**Entries supplied:**
+===+

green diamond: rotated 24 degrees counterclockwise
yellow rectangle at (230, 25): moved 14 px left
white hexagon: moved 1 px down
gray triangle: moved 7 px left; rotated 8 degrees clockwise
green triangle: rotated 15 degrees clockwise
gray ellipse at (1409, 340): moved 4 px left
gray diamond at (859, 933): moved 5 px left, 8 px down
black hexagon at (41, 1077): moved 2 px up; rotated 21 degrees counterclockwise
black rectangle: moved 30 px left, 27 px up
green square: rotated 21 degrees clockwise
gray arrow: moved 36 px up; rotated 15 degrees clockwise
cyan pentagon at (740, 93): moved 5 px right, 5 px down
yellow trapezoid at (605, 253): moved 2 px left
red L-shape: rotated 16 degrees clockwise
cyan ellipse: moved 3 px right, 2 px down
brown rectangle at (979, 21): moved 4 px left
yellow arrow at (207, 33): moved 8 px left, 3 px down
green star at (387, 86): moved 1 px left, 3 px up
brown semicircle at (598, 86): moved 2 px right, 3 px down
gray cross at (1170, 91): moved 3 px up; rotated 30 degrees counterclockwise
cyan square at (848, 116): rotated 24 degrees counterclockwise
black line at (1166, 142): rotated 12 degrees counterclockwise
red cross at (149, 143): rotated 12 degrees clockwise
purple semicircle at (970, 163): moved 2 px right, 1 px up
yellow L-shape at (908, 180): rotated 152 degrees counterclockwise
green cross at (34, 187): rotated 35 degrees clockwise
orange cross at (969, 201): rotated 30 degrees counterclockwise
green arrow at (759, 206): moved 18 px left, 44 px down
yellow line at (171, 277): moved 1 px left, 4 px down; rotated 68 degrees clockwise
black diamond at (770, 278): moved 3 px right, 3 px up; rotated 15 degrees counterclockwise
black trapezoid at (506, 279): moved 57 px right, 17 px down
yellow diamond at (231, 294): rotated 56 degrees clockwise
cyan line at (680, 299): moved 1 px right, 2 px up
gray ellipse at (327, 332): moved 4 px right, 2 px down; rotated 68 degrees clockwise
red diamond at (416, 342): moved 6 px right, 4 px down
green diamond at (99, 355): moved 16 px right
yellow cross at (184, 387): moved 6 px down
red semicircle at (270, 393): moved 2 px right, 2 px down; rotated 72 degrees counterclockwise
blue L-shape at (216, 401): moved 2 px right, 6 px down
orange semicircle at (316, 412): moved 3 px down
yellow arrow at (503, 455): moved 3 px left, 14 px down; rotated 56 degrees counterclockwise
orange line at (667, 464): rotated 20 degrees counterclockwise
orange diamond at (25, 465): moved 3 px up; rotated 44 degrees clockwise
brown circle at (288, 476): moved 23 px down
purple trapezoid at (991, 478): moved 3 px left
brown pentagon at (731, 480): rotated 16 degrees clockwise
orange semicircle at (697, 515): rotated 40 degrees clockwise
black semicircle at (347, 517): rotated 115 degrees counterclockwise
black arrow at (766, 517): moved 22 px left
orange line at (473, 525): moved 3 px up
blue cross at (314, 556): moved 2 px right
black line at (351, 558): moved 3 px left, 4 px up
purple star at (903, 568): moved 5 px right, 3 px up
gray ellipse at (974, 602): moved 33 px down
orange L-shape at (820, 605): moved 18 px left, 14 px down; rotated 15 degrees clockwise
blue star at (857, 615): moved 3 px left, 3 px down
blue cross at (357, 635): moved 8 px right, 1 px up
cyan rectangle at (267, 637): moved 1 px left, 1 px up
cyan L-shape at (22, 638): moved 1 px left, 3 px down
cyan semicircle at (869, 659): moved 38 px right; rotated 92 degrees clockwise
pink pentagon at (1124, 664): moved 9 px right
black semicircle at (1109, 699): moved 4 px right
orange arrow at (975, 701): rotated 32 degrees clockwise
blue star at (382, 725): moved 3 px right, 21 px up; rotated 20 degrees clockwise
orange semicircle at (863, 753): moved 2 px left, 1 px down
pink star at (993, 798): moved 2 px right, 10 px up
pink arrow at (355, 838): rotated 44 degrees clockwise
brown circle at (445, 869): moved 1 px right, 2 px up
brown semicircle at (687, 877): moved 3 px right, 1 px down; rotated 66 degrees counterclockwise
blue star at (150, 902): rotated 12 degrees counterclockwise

+===+

**The problem:**
From the material above, copy every line where the word "brown" is found.

**Answer to this problem:**
brown rectangle at (979, 21): moved 4 px left
brown semicircle at (598, 86): moved 2 px right, 3 px down
brown circle at (288, 476): moved 23 px down
brown pentagon at (731, 480): rotated 16 degrees clockwise
brown circle at (445, 869): moved 1 px right, 2 px up
brown semicircle at (687, 877): moved 3 px right, 1 px down; rotated 66 degrees counterclockwise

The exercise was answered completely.